TASK PROMPT. Count every line in the following entries that holds the word "none". Only the number should be given.

GIVEN RECORDS.
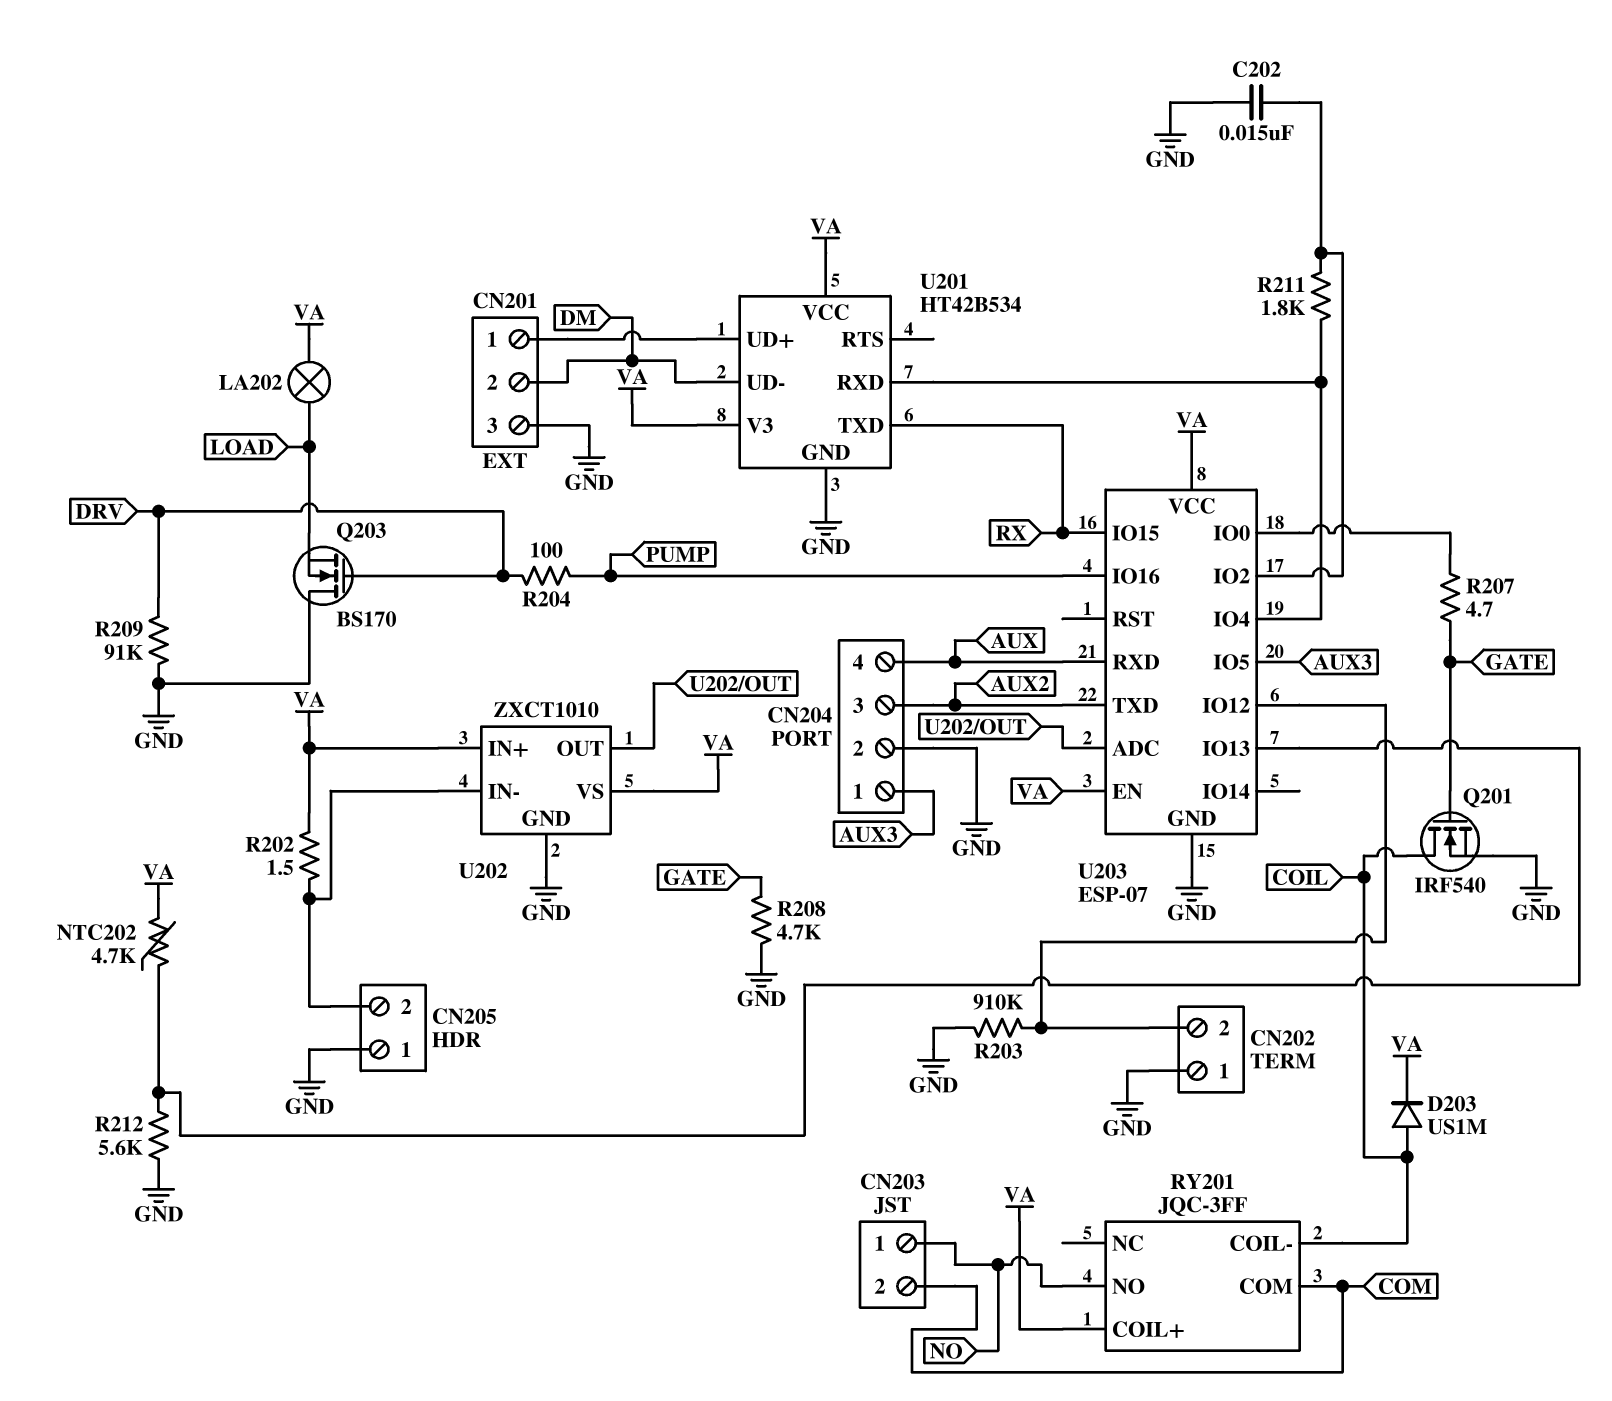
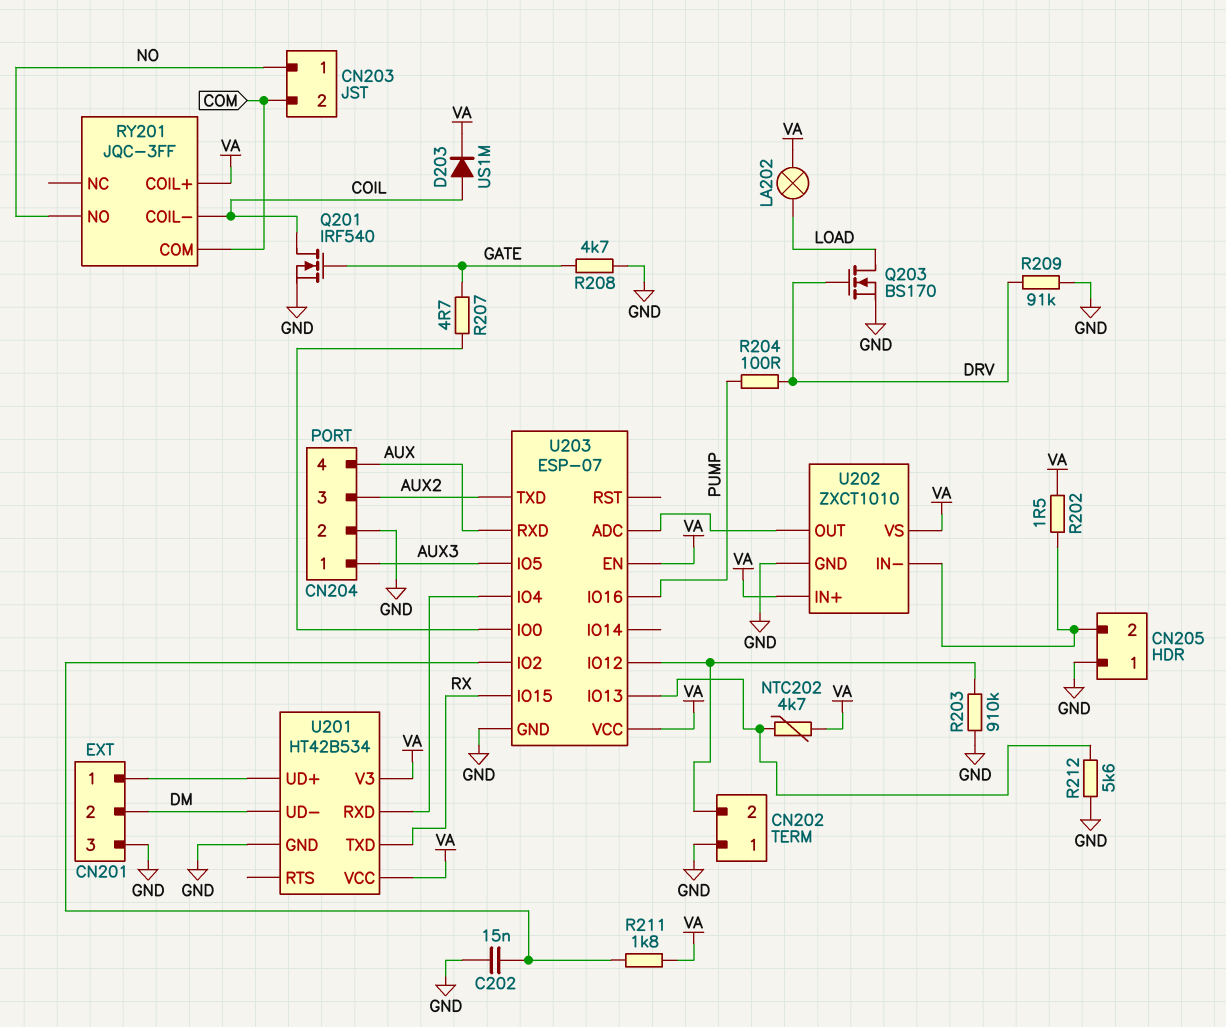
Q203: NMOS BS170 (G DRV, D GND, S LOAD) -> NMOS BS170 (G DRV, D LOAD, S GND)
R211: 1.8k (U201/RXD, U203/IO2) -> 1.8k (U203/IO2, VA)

...

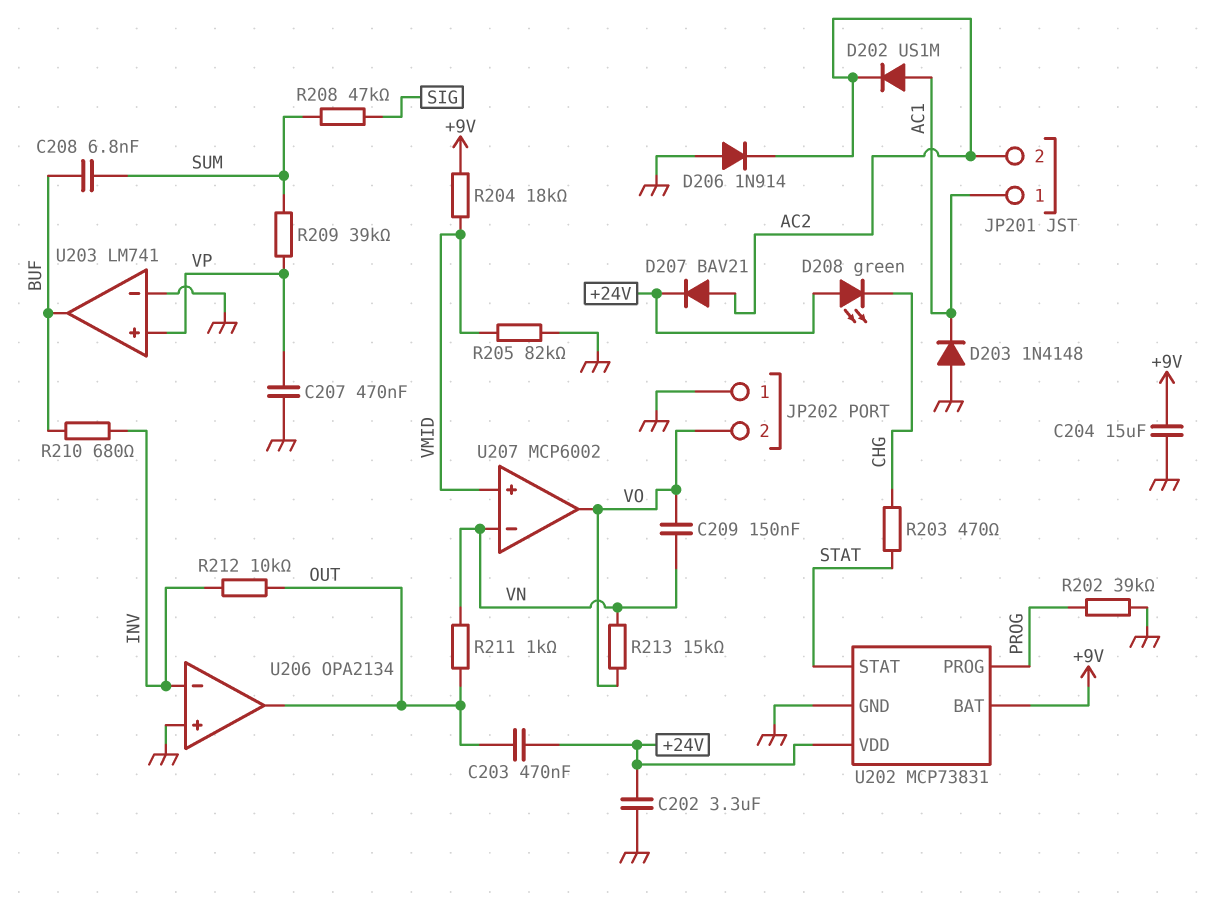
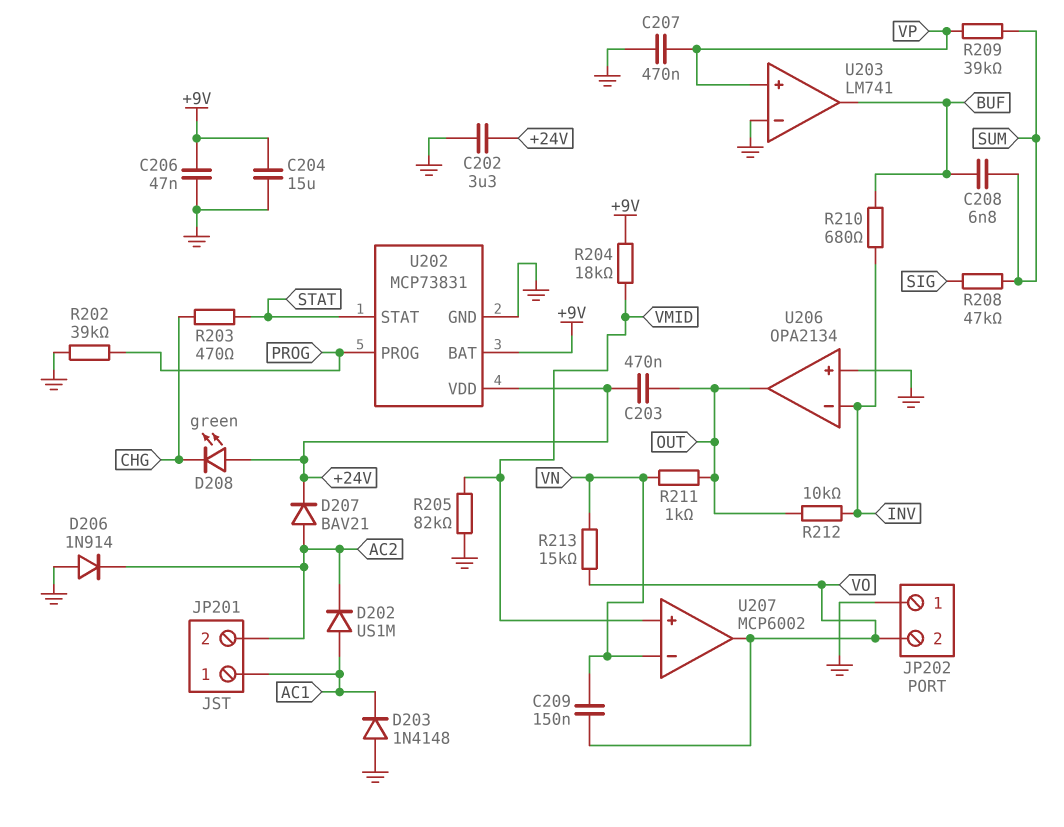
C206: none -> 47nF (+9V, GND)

---

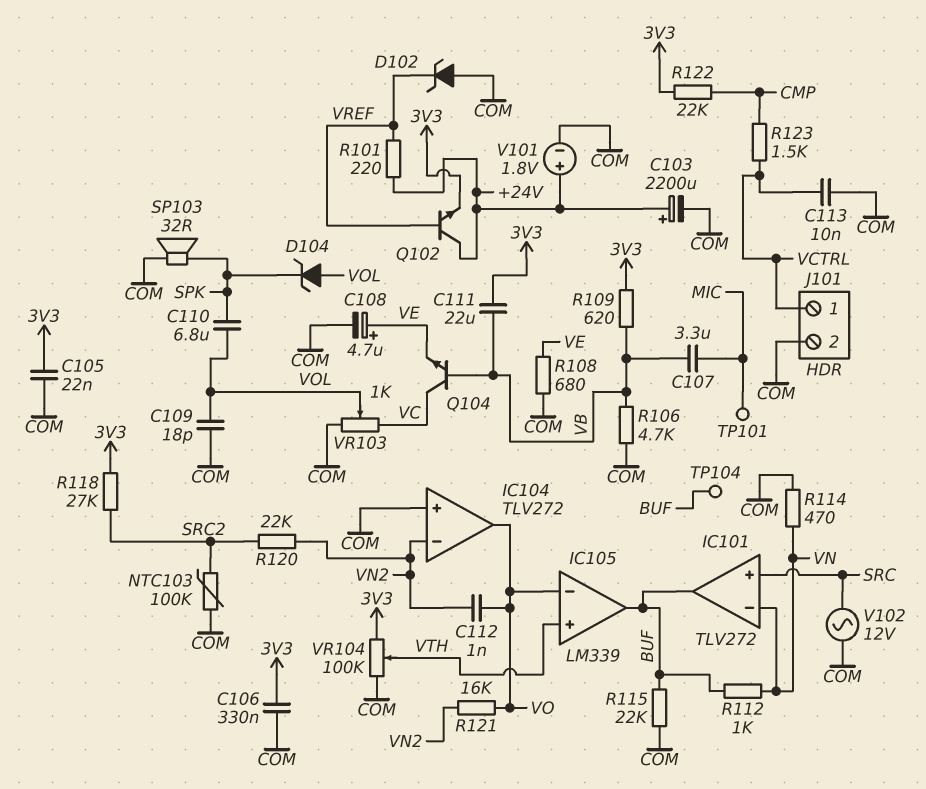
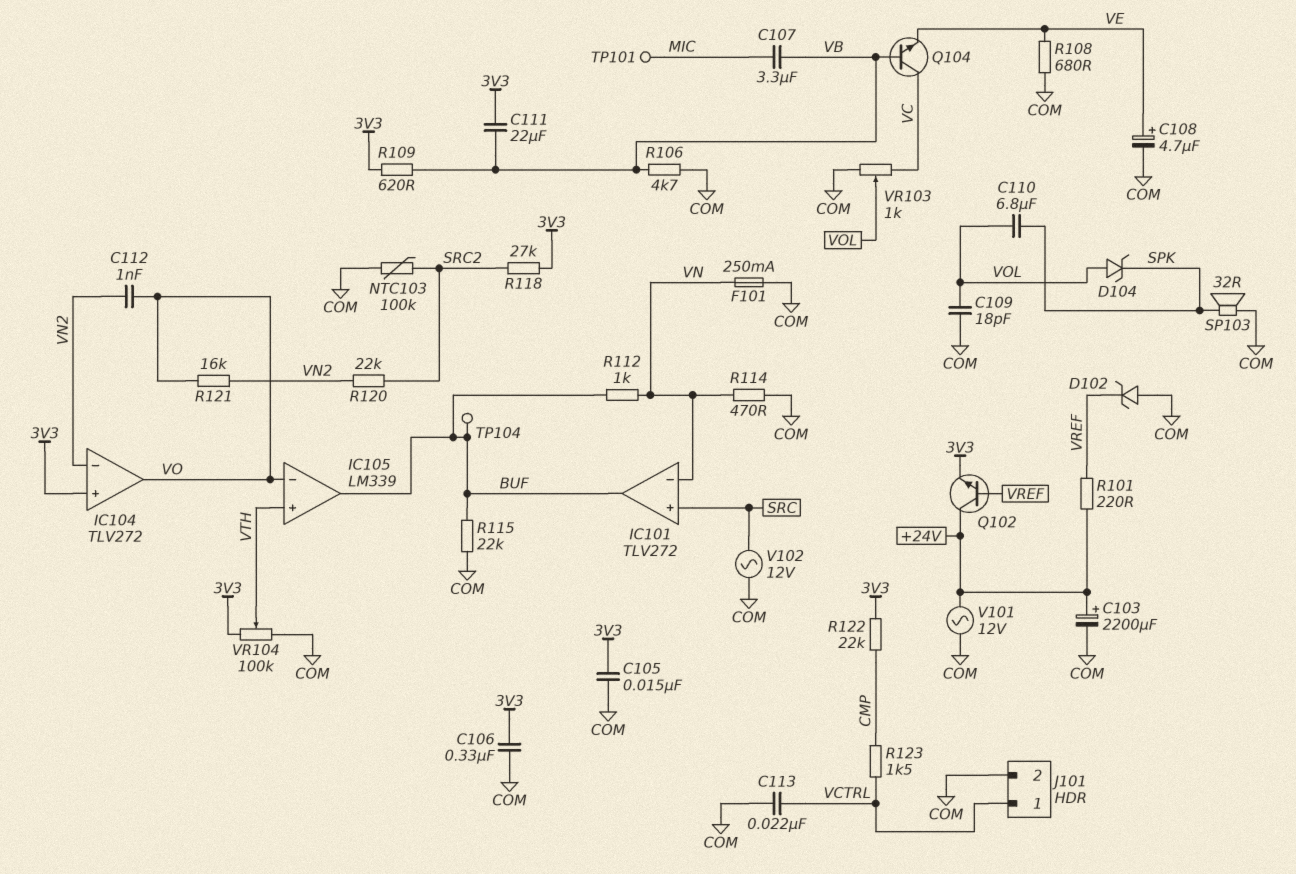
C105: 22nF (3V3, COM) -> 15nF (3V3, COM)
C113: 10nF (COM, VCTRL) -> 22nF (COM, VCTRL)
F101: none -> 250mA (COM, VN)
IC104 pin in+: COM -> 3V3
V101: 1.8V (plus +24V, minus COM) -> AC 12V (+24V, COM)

TASK OUTPUT. 2